*** Opening Dataset records ***

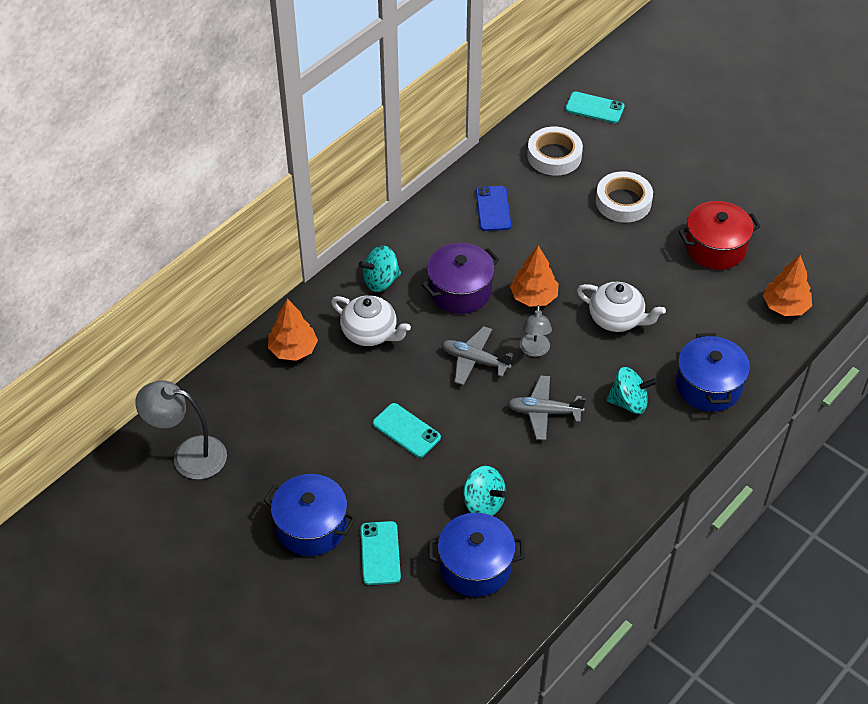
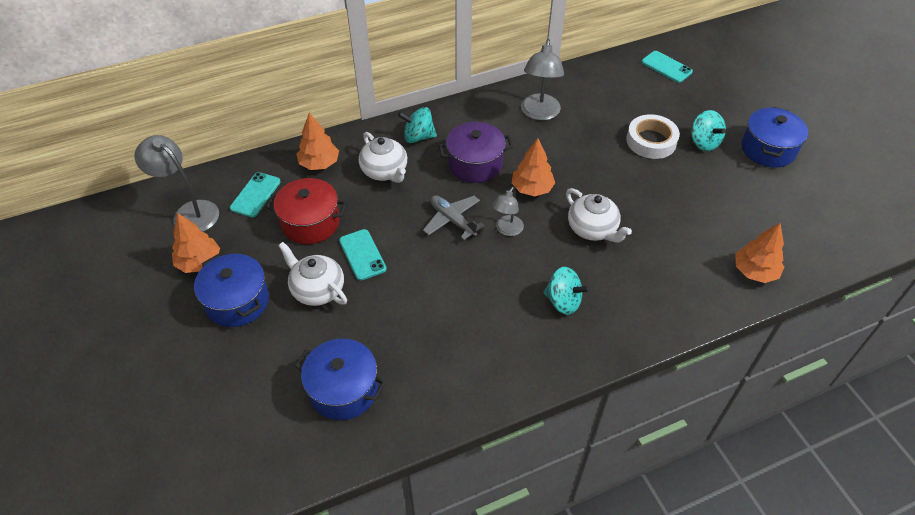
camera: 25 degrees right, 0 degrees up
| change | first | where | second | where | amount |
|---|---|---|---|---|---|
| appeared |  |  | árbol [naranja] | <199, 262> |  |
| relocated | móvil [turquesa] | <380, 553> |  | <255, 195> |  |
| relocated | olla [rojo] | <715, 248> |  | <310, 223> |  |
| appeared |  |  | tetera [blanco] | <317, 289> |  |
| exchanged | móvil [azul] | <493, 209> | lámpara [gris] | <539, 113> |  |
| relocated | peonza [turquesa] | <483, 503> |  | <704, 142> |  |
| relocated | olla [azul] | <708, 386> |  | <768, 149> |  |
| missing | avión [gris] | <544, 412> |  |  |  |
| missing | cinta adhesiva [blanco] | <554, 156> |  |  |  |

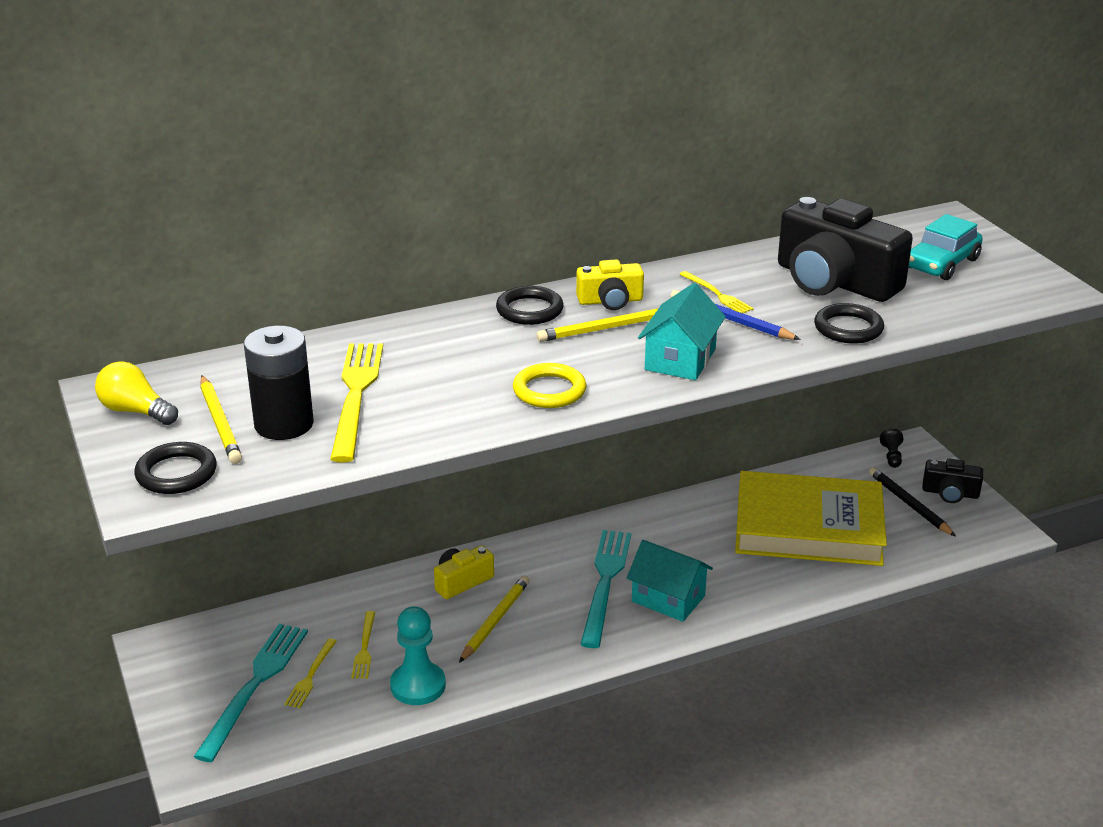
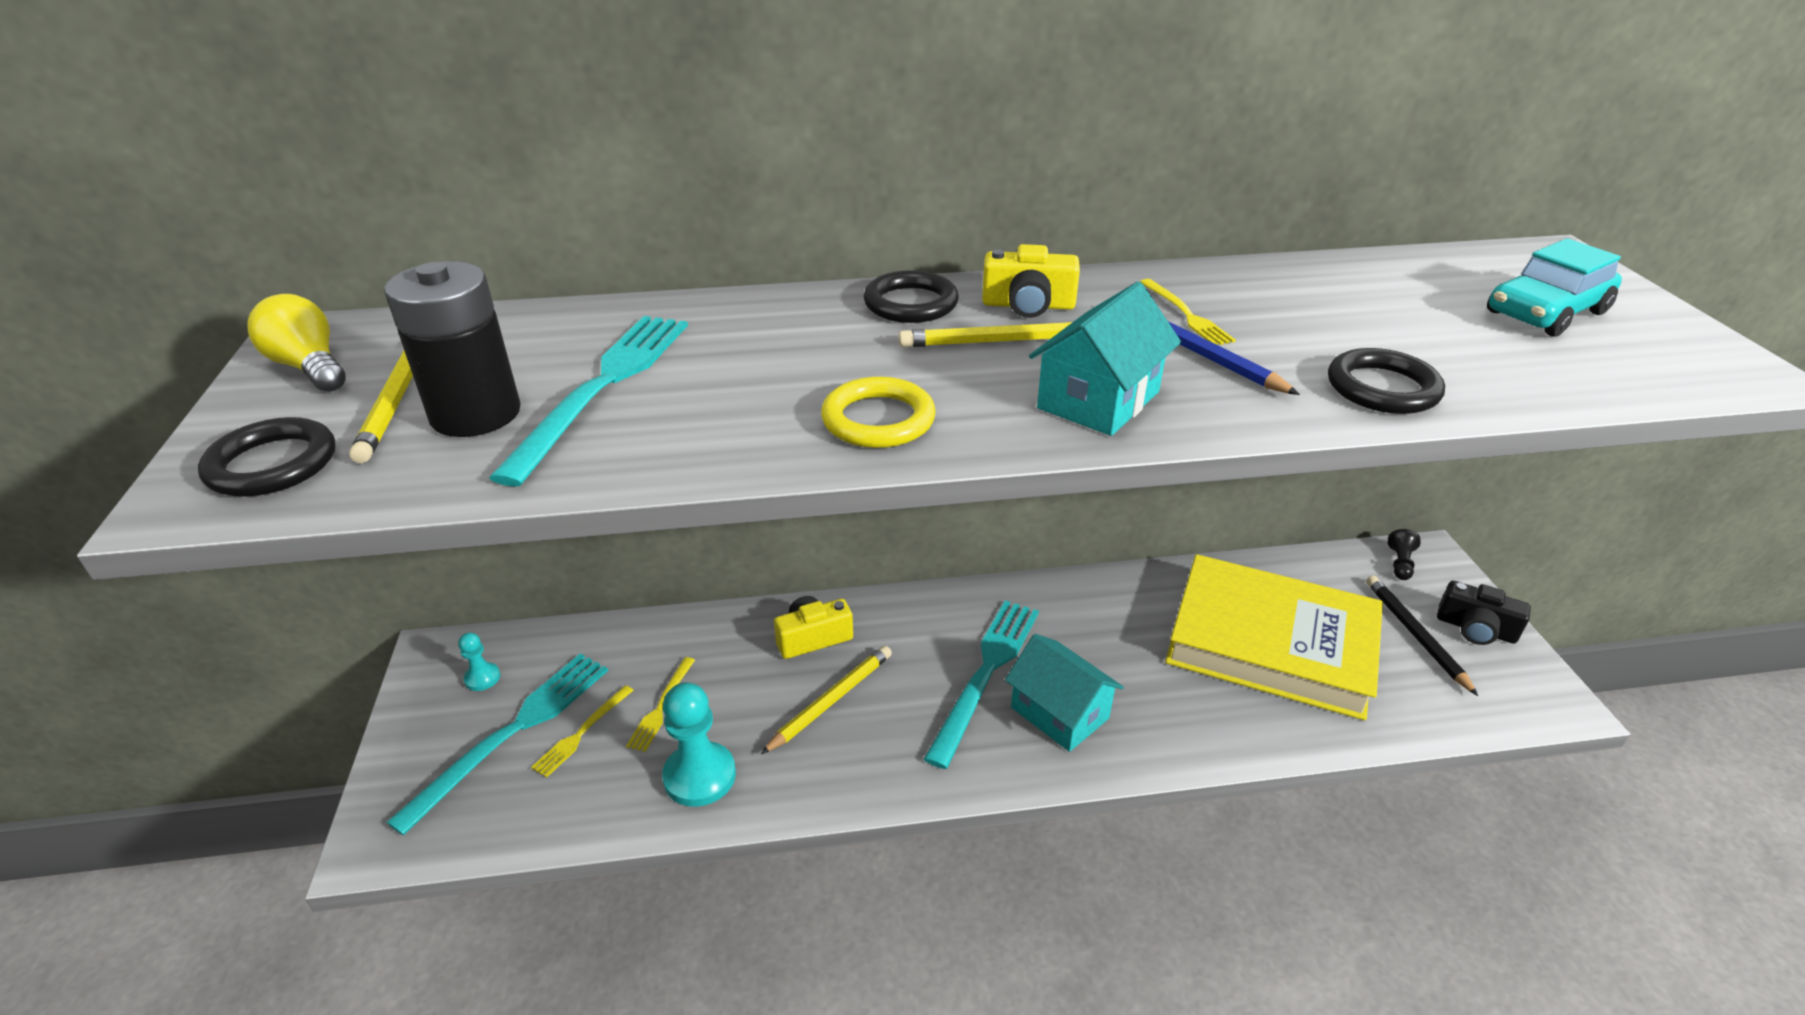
camera: 15 degrees right, 5 degrees up
| change | first | where | second | where | amount |
|---|---|---|---|---|---|
| appeared |  |  | peón [turquesa] | <482, 678> |  |
| colour | tenedor [amarillo] | <356, 395> | tenedor [turquesa] | <603, 387> |  |
| missing | cámara [negro] | <834, 281> |  |  |  |

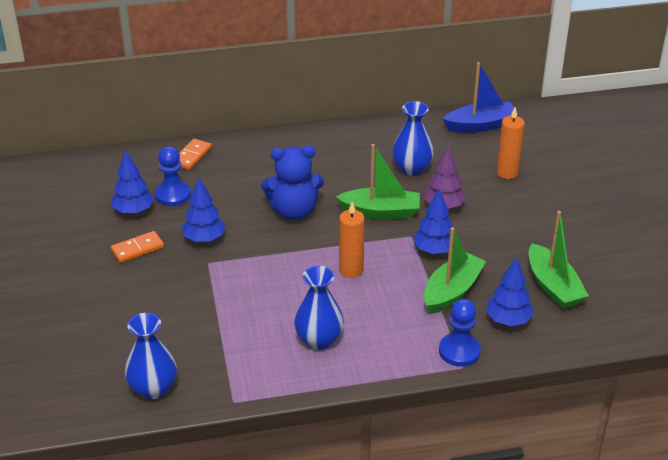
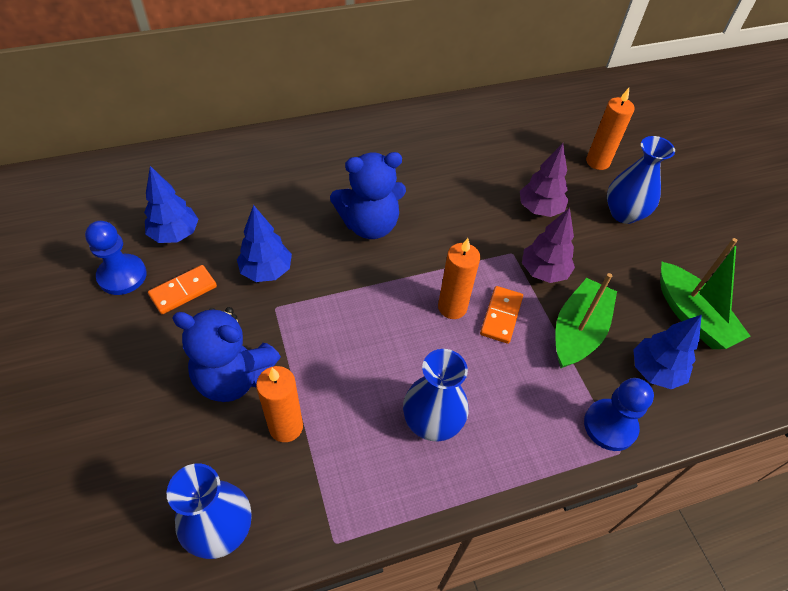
camera: 10 degrees left, 15 degrees up
| change | first | where | second | where | amount |
|---|---|---|---|---|---|
| relocated | peón [azul] | <173, 195> |  | <122, 276> |  |
| appeared |  |  | osito [azul] | <233, 377> |  |
| appeared |  |  | vela [naranja] | <286, 427> |  |
| relocated | ficha de dominó [naranja] | <191, 156> |  | <501, 316> |  |
| colour | árbol [azul] | <434, 250> | árbol [morado] | <543, 272> |  |
| relocated | florero [azul] | <412, 168> |  | <624, 213> |  |
| missing | barco [verde] | <381, 212> |  |  |  |
| missing | barco [azul] | <480, 125> |  |  |  |

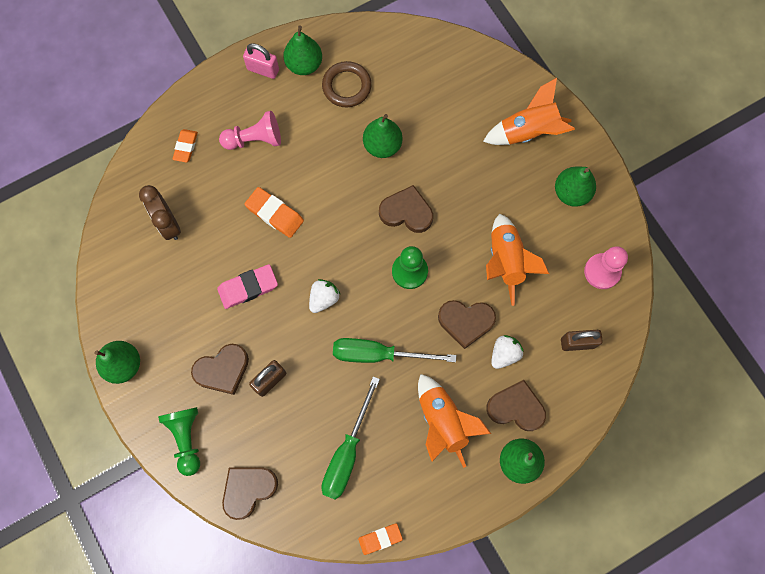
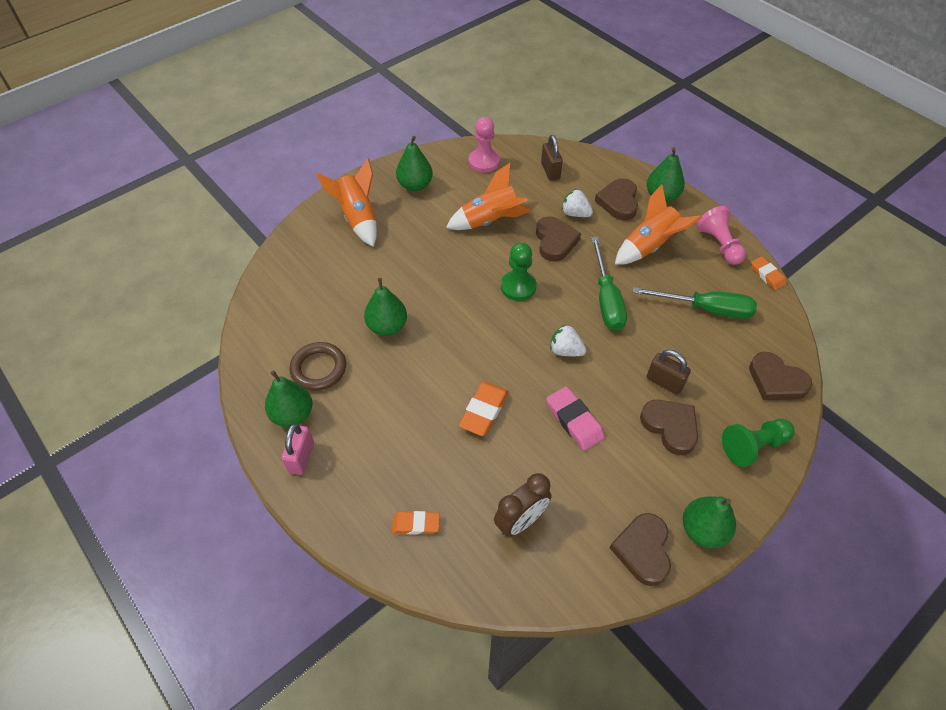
camera: 100 degrees left, 20 degrees down
| change | first | where | second | where | amount |
|---|---|---|---|---|---|
| relocated | corazón [marrón] | <406, 212> |  | <643, 550> |  |
| relocated | peón [rosa] | <255, 139> |  | <719, 244> |  |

*** Closing Dataset records ***

### What the exercise asks:
Repeat the lines above exactly, and keep every picture out.

### Output of the exercise:
camera: 25 degrees right, 0 degrees up
| change | first | where | second | where | amount |
|---|---|---|---|---|---|
| appeared |  |  | árbol [naranja] | <199, 262> |  |
| relocated | móvil [turquesa] | <380, 553> |  | <255, 195> |  |
| relocated | olla [rojo] | <715, 248> |  | <310, 223> |  |
| appeared |  |  | tetera [blanco] | <317, 289> |  |
| exchanged | móvil [azul] | <493, 209> | lámpara [gris] | <539, 113> |  |
| relocated | peonza [turquesa] | <483, 503> |  | <704, 142> |  |
| relocated | olla [azul] | <708, 386> |  | <768, 149> |  |
| missing | avión [gris] | <544, 412> |  |  |  |
| missing | cinta adhesiva [blanco] | <554, 156> |  |  |  |

camera: 15 degrees right, 5 degrees up
| change | first | where | second | where | amount |
|---|---|---|---|---|---|
| appeared |  |  | peón [turquesa] | <482, 678> |  |
| colour | tenedor [amarillo] | <356, 395> | tenedor [turquesa] | <603, 387> |  |
| missing | cámara [negro] | <834, 281> |  |  |  |

camera: 10 degrees left, 15 degrees up
| change | first | where | second | where | amount |
|---|---|---|---|---|---|
| relocated | peón [azul] | <173, 195> |  | <122, 276> |  |
| appeared |  |  | osito [azul] | <233, 377> |  |
| appeared |  |  | vela [naranja] | <286, 427> |  |
| relocated | ficha de dominó [naranja] | <191, 156> |  | <501, 316> |  |
| colour | árbol [azul] | <434, 250> | árbol [morado] | <543, 272> |  |
| relocated | florero [azul] | <412, 168> |  | <624, 213> |  |
| missing | barco [verde] | <381, 212> |  |  |  |
| missing | barco [azul] | <480, 125> |  |  |  |

camera: 100 degrees left, 20 degrees down
| change | first | where | second | where | amount |
|---|---|---|---|---|---|
| relocated | corazón [marrón] | <406, 212> |  | <643, 550> |  |
| relocated | peón [rosa] | <255, 139> |  | <719, 244> |  |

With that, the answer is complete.